**** Given records

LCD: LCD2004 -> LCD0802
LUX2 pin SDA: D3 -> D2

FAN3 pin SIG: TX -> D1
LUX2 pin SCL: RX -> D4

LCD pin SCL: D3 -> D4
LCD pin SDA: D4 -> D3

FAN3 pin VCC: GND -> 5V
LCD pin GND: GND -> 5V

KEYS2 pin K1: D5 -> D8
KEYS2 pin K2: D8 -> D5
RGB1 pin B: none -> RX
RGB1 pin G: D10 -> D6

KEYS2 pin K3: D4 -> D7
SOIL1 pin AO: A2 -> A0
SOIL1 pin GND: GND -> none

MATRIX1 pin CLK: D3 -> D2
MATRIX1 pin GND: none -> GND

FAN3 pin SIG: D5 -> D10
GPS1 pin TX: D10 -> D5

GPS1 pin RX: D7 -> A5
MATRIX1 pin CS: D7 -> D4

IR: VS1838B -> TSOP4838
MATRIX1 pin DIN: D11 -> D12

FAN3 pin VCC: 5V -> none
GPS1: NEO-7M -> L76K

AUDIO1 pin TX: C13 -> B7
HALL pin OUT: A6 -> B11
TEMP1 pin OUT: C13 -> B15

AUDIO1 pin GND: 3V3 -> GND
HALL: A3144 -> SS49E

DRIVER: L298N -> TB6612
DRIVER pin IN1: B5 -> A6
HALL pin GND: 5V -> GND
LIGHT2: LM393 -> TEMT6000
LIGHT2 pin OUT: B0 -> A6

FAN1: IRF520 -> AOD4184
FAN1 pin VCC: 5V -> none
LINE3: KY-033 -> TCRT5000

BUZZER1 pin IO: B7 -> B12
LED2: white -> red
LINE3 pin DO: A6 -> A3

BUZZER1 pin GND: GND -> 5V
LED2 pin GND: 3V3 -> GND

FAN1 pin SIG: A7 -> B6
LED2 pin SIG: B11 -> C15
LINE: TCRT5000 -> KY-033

********

> What to do: Gather each line of the listing that holds the string "HALL".

> Answer to this task:
HALL pin OUT: A6 -> B11
HALL: A3144 -> SS49E
HALL pin GND: 5V -> GND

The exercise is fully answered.